Instruction –
Put every line of the records below into a single numbered list, leaving out any blank lines.

Data extract –

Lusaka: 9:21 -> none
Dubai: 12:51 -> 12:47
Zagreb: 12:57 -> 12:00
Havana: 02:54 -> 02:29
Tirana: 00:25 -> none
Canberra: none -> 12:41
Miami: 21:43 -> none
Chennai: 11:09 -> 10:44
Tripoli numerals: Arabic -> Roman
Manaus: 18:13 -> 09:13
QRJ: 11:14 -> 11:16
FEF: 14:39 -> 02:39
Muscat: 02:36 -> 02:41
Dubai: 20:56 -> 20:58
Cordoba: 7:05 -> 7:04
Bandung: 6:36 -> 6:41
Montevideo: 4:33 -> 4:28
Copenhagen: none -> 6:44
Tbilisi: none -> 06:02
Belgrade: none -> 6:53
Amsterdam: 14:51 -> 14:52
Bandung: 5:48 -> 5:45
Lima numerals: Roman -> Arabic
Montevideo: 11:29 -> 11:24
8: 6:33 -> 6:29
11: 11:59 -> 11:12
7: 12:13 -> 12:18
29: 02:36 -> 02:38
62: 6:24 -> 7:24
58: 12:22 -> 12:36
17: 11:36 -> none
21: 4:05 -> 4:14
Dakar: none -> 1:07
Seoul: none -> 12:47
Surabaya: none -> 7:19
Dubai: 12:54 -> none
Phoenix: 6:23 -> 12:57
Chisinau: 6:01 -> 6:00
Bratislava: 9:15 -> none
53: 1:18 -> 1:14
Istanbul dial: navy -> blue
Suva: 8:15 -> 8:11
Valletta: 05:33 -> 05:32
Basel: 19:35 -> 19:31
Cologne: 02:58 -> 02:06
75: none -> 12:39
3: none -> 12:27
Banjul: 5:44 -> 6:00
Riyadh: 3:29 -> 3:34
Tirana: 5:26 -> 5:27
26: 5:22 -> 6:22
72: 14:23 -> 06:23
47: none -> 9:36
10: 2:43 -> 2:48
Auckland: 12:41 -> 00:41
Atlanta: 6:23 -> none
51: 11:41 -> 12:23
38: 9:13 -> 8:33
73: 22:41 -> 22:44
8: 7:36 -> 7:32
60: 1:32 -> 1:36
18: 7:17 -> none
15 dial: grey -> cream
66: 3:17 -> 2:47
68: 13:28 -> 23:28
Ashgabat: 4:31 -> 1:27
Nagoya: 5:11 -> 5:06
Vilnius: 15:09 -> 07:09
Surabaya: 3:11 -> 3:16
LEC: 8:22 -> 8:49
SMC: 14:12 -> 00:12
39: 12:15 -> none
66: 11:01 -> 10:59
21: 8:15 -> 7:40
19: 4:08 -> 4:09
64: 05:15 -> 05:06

Reply to the exercise –
1. Lusaka: 9:21 -> none
2. Dubai: 12:51 -> 12:47
3. Zagreb: 12:57 -> 12:00
4. Havana: 02:54 -> 02:29
5. Tirana: 00:25 -> none
6. Canberra: none -> 12:41
7. Miami: 21:43 -> none
8. Chennai: 11:09 -> 10:44
9. Tripoli numerals: Arabic -> Roman
10. Manaus: 18:13 -> 09:13
11. QRJ: 11:14 -> 11:16
12. FEF: 14:39 -> 02:39
13. Muscat: 02:36 -> 02:41
14. Dubai: 20:56 -> 20:58
15. Cordoba: 7:05 -> 7:04
16. Bandung: 6:36 -> 6:41
17. Montevideo: 4:33 -> 4:28
18. Copenhagen: none -> 6:44
19. Tbilisi: none -> 06:02
20. Belgrade: none -> 6:53
21. Amsterdam: 14:51 -> 14:52
22. Bandung: 5:48 -> 5:45
23. Lima numerals: Roman -> Arabic
24. Montevideo: 11:29 -> 11:24
25. 8: 6:33 -> 6:29
26. 11: 11:59 -> 11:12
27. 7: 12:13 -> 12:18
28. 29: 02:36 -> 02:38
29. 62: 6:24 -> 7:24
30. 58: 12:22 -> 12:36
31. 17: 11:36 -> none
32. 21: 4:05 -> 4:14
33. Dakar: none -> 1:07
34. Seoul: none -> 12:47
35. Surabaya: none -> 7:19
36. Dubai: 12:54 -> none
37. Phoenix: 6:23 -> 12:57
38. Chisinau: 6:01 -> 6:00
39. Bratislava: 9:15 -> none
40. 53: 1:18 -> 1:14
41. Istanbul dial: navy -> blue
42. Suva: 8:15 -> 8:11
43. Valletta: 05:33 -> 05:32
44. Basel: 19:35 -> 19:31
45. Cologne: 02:58 -> 02:06
46. 75: none -> 12:39
47. 3: none -> 12:27
48. Banjul: 5:44 -> 6:00
49. Riyadh: 3:29 -> 3:34
50. Tirana: 5:26 -> 5:27
51. 26: 5:22 -> 6:22
52. 72: 14:23 -> 06:23
53. 47: none -> 9:36
54. 10: 2:43 -> 2:48
55. Auckland: 12:41 -> 00:41
56. Atlanta: 6:23 -> none
57. 51: 11:41 -> 12:23
58. 38: 9:13 -> 8:33
59. 73: 22:41 -> 22:44
60. 8: 7:36 -> 7:32
61. 60: 1:32 -> 1:36
62. 18: 7:17 -> none
63. 15 dial: grey -> cream
64. 66: 3:17 -> 2:47
65. 68: 13:28 -> 23:28
66. Ashgabat: 4:31 -> 1:27
67. Nagoya: 5:11 -> 5:06
68. Vilnius: 15:09 -> 07:09
69. Surabaya: 3:11 -> 3:16
70. LEC: 8:22 -> 8:49
71. SMC: 14:12 -> 00:12
72. 39: 12:15 -> none
73. 66: 11:01 -> 10:59
74. 21: 8:15 -> 7:40
75. 19: 4:08 -> 4:09
76. 64: 05:15 -> 05:06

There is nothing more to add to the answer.